* _Work item_:
Reproduce the records starting at the line that contains "(383, 323) = (392, 360): brown" and running to the last line, exactly and in full.

* _Working data_:
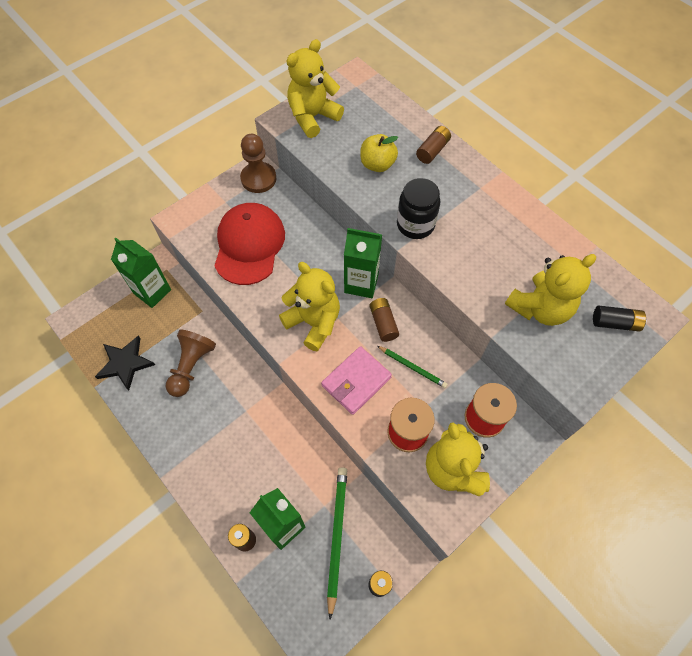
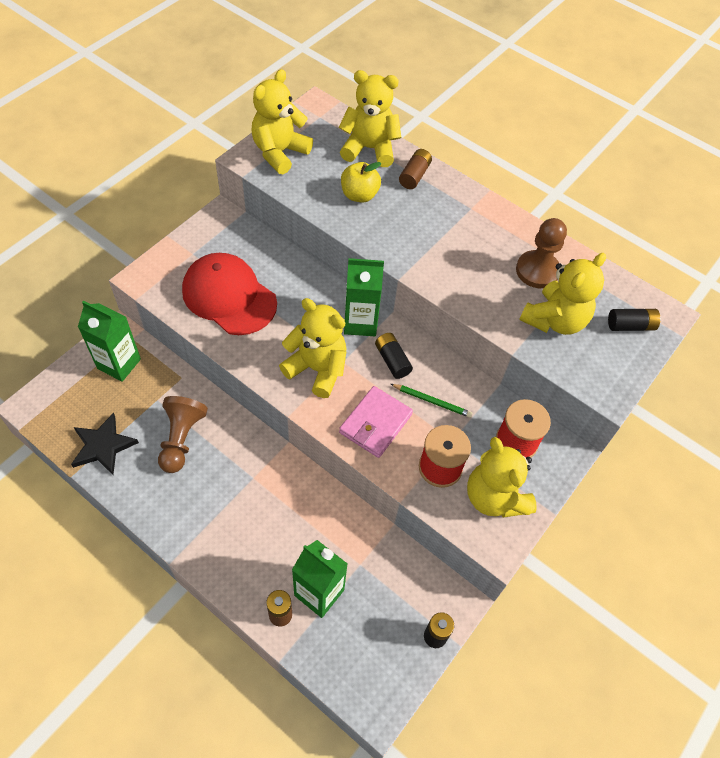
camera: 15 degrees left, 5 degrees down
(249, 245) = (229, 296): red cap -> red cap turned 45 degrees counterclockwise
(258, 179) = (225, 225): brown pawn -> brown pawn (537, 271)
(336, 537) = (380, 594): green pencil -> none
(383, 323) = (392, 360): brown battery -> black battery
(395, 121) = (369, 149): none -> yellow teddy bear
(415, 224) = (412, 252): black jar -> none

* _Finished exercise_:
(383, 323) = (392, 360): brown battery -> black battery
(395, 121) = (369, 149): none -> yellow teddy bear
(415, 224) = (412, 252): black jar -> none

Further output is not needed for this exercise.